• WRITTEN EXERCISE:
Can you reproduce the material word for word, from its very first line down to and including the line that contains "Jeong Sang-eun [577, 1079]"?

===== DATA PROVIDED =====

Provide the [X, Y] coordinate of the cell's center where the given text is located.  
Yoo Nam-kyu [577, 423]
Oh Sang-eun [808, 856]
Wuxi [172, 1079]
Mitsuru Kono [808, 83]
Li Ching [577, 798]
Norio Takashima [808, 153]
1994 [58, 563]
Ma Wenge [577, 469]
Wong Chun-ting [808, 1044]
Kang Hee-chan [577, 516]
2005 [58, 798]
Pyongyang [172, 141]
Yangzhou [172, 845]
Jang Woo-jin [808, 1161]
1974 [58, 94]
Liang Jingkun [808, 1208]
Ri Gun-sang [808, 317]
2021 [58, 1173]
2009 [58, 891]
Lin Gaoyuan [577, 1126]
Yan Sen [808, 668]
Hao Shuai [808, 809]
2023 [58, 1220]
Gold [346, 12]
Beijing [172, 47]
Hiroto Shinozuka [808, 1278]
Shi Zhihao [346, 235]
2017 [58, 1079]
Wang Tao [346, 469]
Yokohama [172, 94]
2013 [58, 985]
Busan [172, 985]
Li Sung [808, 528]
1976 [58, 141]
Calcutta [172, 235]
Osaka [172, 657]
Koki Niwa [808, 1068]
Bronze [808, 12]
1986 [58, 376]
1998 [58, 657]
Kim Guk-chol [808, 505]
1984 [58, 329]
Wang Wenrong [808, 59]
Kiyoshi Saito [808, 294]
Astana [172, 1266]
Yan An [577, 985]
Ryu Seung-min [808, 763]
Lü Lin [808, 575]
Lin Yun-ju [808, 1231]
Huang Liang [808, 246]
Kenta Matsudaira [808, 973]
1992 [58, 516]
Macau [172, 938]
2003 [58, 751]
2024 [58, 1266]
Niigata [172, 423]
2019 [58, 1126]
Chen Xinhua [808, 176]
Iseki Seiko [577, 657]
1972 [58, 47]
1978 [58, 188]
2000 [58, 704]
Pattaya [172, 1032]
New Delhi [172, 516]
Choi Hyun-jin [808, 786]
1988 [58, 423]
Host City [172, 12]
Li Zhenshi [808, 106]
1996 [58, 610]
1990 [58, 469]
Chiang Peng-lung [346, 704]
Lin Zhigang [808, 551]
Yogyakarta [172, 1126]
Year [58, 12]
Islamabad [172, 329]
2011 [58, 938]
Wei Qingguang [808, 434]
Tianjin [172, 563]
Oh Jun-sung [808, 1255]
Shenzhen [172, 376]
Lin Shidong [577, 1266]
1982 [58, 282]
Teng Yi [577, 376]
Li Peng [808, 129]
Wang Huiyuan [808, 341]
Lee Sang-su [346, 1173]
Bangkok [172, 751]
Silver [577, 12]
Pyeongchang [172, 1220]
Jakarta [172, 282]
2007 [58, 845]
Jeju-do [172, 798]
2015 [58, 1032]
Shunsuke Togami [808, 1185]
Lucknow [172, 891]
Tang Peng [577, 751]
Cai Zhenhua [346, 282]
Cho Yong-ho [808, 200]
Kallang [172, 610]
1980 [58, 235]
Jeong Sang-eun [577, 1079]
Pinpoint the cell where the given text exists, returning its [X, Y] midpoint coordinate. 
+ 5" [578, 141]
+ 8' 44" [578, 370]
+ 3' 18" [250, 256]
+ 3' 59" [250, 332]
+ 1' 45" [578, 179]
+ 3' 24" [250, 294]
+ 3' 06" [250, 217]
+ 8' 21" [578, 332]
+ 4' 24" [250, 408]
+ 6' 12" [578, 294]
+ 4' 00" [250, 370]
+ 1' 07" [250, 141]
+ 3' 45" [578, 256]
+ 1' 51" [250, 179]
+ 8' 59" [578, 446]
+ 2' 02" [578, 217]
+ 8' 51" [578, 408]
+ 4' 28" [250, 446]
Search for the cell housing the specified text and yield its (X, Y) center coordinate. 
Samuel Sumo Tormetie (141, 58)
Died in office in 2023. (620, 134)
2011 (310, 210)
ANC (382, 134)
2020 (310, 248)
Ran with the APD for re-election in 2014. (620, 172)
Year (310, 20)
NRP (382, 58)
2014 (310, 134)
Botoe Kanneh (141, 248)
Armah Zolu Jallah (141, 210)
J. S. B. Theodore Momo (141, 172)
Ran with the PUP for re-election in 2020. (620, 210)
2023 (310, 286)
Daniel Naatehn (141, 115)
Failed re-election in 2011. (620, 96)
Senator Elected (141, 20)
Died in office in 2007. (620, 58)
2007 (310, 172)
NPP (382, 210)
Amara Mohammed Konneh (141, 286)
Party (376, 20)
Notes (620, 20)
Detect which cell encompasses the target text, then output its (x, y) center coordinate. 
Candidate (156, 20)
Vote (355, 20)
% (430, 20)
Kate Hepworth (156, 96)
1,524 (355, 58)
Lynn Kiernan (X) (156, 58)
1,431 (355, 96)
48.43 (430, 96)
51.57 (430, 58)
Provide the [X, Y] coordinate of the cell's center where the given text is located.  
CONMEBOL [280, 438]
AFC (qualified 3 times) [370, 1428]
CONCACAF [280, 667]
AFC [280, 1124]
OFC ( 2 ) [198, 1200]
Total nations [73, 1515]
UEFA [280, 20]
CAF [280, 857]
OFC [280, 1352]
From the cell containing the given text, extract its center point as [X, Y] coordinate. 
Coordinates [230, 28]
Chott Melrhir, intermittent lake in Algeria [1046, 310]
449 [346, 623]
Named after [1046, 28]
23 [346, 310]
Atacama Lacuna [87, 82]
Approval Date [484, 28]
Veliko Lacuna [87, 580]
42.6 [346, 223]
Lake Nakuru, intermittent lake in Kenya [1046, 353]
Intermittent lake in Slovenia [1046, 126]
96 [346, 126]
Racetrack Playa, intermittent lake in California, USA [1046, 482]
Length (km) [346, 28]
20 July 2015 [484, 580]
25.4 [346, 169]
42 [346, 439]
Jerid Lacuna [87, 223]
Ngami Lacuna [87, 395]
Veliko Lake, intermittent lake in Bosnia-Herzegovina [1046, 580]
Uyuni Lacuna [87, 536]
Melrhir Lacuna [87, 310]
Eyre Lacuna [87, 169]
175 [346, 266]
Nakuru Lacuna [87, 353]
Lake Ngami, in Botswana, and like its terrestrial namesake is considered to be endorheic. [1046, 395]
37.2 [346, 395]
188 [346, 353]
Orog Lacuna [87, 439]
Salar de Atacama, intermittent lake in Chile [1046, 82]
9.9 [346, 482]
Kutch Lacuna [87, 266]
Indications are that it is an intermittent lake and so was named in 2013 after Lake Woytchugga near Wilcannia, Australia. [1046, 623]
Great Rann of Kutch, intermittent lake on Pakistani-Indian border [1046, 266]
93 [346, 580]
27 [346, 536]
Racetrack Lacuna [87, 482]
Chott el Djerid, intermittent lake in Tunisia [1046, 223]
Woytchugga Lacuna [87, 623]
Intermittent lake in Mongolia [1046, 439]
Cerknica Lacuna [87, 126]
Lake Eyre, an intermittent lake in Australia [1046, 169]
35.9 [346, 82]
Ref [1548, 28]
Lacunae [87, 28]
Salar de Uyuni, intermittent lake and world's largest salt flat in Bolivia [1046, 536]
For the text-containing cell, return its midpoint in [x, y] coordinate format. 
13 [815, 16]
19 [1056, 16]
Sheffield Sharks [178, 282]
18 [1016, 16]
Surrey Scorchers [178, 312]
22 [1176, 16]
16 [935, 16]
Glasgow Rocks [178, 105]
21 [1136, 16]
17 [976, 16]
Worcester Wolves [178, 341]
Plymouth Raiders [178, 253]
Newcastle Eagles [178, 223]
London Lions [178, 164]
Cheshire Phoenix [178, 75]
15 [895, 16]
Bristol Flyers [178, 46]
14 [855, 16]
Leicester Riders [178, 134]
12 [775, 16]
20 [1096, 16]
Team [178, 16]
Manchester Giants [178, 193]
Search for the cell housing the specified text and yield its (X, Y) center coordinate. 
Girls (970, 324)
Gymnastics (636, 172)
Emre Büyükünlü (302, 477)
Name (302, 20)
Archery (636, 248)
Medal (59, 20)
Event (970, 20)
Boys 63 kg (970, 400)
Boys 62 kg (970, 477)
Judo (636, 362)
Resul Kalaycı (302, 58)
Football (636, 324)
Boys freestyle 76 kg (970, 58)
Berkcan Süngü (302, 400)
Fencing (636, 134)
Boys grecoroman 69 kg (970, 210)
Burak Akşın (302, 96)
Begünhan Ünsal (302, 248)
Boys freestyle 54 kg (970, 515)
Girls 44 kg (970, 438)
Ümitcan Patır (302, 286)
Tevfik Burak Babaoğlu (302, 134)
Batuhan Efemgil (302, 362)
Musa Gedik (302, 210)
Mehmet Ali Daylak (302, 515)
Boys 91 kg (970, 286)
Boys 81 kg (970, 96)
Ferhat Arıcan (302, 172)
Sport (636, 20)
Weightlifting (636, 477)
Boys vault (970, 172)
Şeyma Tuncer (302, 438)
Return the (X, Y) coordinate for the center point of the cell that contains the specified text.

=====

• SOLUTION:
Provide the [X, Y] coordinate of the cell's center where the given text is located.  
Yoo Nam-kyu [577, 423]
Oh Sang-eun [808, 856]
Wuxi [172, 1079]
Mitsuru Kono [808, 83]
Li Ching [577, 798]
Norio Takashima [808, 153]
1994 [58, 563]
Ma Wenge [577, 469]
Wong Chun-ting [808, 1044]
Kang Hee-chan [577, 516]
2005 [58, 798]
Pyongyang [172, 141]
Yangzhou [172, 845]
Jang Woo-jin [808, 1161]
1974 [58, 94]
Liang Jingkun [808, 1208]
Ri Gun-sang [808, 317]
2021 [58, 1173]
2009 [58, 891]
Lin Gaoyuan [577, 1126]
Yan Sen [808, 668]
Hao Shuai [808, 809]
2023 [58, 1220]
Gold [346, 12]
Beijing [172, 47]
Hiroto Shinozuka [808, 1278]
Shi Zhihao [346, 235]
2017 [58, 1079]
Wang Tao [346, 469]
Yokohama [172, 94]
2013 [58, 985]
Busan [172, 985]
Li Sung [808, 528]
1976 [58, 141]
Calcutta [172, 235]
Osaka [172, 657]
Koki Niwa [808, 1068]
Bronze [808, 12]
1986 [58, 376]
1998 [58, 657]
Kim Guk-chol [808, 505]
1984 [58, 329]
Wang Wenrong [808, 59]
Kiyoshi Saito [808, 294]
Astana [172, 1266]
Yan An [577, 985]
Ryu Seung-min [808, 763]
Lü Lin [808, 575]
Lin Yun-ju [808, 1231]
Huang Liang [808, 246]
Kenta Matsudaira [808, 973]
1992 [58, 516]
Macau [172, 938]
2003 [58, 751]
2024 [58, 1266]
Niigata [172, 423]
2019 [58, 1126]
Chen Xinhua [808, 176]
Iseki Seiko [577, 657]
1972 [58, 47]
1978 [58, 188]
2000 [58, 704]
Pattaya [172, 1032]
New Delhi [172, 516]
Choi Hyun-jin [808, 786]
1988 [58, 423]
Host City [172, 12]
Li Zhenshi [808, 106]
1996 [58, 610]
1990 [58, 469]
Chiang Peng-lung [346, 704]
Lin Zhigang [808, 551]
Yogyakarta [172, 1126]
Year [58, 12]
Islamabad [172, 329]
2011 [58, 938]
Wei Qingguang [808, 434]
Tianjin [172, 563]
Oh Jun-sung [808, 1255]
Shenzhen [172, 376]
Lin Shidong [577, 1266]
1982 [58, 282]
Teng Yi [577, 376]
Li Peng [808, 129]
Wang Huiyuan [808, 341]
Lee Sang-su [346, 1173]
Bangkok [172, 751]
Silver [577, 12]
Pyeongchang [172, 1220]
Jakarta [172, 282]
2007 [58, 845]
Jeju-do [172, 798]
2015 [58, 1032]
Shunsuke Togami [808, 1185]
Lucknow [172, 891]
Tang Peng [577, 751]
Cai Zhenhua [346, 282]
Cho Yong-ho [808, 200]
Kallang [172, 610]
1980 [58, 235]
Jeong Sang-eun [577, 1079]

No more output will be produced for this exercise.